(Items stored from a collection)

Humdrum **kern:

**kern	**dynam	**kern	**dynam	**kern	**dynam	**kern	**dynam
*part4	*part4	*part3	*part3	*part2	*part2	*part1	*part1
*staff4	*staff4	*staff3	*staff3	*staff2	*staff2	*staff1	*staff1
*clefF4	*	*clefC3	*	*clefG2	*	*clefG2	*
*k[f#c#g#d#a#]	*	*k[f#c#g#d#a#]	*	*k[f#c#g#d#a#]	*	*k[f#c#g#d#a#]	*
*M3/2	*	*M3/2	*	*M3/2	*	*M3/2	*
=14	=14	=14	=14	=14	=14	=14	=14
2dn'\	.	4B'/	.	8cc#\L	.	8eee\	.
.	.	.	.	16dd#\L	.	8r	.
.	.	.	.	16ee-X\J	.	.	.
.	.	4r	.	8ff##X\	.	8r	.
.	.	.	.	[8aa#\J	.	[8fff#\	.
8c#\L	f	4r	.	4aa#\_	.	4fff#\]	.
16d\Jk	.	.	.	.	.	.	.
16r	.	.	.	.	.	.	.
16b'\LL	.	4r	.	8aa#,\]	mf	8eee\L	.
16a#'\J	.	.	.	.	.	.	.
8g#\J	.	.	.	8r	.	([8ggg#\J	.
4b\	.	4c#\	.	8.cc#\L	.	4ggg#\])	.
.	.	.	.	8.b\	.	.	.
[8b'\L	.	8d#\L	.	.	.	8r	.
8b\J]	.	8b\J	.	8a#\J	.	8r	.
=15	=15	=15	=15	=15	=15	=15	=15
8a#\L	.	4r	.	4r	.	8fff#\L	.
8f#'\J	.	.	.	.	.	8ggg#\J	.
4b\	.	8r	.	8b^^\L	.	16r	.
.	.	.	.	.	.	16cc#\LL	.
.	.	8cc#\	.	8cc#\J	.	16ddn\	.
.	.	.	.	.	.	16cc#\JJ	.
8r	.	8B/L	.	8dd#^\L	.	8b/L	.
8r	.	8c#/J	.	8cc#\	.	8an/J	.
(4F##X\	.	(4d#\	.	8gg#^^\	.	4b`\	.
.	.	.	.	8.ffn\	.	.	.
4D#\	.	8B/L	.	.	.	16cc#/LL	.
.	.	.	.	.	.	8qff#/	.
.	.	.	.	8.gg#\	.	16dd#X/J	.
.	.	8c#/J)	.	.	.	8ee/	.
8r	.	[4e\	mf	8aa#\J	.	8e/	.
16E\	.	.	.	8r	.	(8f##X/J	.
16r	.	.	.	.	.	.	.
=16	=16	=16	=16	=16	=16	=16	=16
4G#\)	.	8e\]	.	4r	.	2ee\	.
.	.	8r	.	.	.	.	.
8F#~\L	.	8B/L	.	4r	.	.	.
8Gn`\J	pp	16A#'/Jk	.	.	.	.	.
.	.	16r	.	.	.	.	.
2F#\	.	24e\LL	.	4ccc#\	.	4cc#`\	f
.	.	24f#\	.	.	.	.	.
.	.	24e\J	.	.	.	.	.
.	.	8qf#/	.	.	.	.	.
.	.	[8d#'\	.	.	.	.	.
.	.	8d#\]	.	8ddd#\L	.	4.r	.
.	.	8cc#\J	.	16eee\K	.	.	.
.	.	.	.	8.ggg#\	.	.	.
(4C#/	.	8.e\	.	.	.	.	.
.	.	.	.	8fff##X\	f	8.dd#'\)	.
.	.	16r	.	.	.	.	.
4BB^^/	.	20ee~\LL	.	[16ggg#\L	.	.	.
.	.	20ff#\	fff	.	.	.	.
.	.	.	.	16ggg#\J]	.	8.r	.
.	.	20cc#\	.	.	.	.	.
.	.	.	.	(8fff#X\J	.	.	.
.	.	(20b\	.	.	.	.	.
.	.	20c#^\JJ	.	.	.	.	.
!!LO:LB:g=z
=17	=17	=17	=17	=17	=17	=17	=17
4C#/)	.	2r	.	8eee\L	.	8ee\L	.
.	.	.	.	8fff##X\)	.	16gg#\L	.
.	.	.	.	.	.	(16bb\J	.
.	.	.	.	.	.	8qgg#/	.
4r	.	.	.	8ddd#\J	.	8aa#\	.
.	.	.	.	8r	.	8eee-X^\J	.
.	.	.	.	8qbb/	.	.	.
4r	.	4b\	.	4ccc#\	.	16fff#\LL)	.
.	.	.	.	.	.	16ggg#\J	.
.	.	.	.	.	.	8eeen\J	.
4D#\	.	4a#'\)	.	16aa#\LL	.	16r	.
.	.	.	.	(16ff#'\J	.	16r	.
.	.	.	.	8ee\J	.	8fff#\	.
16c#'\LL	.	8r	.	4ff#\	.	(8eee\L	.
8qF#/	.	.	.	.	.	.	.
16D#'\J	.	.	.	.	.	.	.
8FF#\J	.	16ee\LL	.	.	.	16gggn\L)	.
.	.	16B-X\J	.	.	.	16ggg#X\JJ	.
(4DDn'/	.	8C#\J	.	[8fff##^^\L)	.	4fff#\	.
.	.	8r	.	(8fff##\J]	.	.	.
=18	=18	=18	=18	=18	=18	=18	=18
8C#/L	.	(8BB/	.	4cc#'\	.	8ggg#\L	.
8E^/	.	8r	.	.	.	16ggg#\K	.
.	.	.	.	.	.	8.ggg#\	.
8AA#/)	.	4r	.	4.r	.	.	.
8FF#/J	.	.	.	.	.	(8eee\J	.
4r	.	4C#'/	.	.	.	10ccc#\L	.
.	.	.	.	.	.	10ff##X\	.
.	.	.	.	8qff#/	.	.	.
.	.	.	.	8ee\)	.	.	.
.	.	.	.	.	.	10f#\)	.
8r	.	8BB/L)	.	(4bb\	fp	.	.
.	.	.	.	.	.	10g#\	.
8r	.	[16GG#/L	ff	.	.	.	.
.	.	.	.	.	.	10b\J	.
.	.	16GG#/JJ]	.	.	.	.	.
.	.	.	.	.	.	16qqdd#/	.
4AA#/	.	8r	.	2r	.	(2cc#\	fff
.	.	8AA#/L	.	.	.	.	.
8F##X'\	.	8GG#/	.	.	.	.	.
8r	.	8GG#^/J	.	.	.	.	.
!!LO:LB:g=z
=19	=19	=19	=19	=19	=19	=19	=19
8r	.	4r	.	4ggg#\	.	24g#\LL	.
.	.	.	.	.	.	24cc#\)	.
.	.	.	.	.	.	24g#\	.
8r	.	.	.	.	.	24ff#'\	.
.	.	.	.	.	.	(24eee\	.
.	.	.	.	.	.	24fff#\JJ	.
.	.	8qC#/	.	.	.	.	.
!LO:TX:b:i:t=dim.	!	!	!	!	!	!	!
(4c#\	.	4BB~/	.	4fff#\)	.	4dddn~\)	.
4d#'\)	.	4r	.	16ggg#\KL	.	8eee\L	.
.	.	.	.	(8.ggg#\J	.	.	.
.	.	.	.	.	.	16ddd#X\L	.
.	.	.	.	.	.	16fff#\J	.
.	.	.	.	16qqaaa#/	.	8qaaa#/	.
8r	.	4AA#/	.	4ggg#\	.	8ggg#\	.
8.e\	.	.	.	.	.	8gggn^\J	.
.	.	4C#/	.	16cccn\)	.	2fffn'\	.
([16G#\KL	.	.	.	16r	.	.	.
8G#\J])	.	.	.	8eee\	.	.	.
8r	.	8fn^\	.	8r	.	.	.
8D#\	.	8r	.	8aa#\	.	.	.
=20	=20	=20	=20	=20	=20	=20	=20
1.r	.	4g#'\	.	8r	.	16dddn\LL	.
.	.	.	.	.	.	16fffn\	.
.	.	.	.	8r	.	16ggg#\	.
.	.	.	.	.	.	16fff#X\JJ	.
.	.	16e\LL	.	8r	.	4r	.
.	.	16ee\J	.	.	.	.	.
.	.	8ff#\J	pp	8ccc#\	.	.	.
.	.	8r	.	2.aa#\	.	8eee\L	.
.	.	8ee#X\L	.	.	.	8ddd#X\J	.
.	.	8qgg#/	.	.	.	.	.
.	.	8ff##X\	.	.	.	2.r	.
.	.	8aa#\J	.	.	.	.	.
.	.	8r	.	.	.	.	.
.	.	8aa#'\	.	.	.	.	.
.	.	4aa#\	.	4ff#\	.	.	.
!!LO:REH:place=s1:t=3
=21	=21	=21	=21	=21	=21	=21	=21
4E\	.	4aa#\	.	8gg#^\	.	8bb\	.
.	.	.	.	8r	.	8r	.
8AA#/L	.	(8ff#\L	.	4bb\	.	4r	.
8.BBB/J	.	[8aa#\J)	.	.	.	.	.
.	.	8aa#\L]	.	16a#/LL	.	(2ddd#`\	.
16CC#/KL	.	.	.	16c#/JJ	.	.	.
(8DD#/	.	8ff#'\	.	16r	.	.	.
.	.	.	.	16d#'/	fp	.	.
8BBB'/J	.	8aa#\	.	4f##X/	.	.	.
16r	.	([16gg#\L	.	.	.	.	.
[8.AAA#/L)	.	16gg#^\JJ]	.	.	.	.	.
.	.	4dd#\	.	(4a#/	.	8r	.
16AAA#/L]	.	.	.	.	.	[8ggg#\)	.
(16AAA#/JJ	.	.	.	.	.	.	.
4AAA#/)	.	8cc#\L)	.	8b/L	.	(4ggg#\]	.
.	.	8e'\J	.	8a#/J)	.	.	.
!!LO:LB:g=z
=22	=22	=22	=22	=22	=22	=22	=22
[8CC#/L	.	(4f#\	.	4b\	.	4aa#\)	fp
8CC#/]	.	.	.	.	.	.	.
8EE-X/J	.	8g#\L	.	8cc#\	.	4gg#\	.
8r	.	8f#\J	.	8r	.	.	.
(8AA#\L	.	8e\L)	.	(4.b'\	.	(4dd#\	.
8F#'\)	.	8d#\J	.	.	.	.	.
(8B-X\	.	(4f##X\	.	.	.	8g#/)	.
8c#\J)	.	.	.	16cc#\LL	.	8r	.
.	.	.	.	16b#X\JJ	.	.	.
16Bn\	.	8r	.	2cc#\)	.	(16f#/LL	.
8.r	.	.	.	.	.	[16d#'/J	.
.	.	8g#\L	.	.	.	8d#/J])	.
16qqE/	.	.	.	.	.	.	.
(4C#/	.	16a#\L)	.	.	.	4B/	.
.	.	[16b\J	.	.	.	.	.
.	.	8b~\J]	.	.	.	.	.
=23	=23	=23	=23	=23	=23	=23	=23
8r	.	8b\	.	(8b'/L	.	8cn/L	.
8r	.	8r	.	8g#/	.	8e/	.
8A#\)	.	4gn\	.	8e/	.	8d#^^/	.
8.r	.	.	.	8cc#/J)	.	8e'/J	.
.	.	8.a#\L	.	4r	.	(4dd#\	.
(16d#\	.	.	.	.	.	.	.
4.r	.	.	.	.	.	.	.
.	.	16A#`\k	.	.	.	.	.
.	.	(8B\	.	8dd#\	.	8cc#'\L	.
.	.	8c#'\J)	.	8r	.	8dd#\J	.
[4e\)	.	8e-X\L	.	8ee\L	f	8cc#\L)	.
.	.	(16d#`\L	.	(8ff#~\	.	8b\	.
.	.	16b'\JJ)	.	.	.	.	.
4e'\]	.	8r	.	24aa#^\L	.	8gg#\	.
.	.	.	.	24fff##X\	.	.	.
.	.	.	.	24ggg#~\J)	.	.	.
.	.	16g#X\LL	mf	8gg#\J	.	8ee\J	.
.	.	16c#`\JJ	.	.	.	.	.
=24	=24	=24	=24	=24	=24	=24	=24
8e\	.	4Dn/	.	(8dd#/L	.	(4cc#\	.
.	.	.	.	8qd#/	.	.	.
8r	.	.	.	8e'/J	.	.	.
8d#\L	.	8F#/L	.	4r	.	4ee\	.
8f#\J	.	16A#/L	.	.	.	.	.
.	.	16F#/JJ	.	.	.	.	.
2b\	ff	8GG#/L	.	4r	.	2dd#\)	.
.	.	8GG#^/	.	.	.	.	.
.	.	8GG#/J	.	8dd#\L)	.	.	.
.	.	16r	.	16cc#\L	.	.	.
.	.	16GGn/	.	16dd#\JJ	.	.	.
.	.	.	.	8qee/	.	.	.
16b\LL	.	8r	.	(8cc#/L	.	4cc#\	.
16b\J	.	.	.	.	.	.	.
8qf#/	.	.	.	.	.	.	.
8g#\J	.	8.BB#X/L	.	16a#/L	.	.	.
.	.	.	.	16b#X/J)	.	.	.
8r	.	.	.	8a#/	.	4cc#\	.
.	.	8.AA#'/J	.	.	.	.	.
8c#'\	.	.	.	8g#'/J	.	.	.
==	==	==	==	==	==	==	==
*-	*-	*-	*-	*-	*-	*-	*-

GOAL> Filter the records above, keeping every line that contains the string "kern".

COMPLETE OUTPUT>
Humdrum **kern:
**kern	**dynam	**kern	**dynam	**kern	**dynam	**kern	**dynam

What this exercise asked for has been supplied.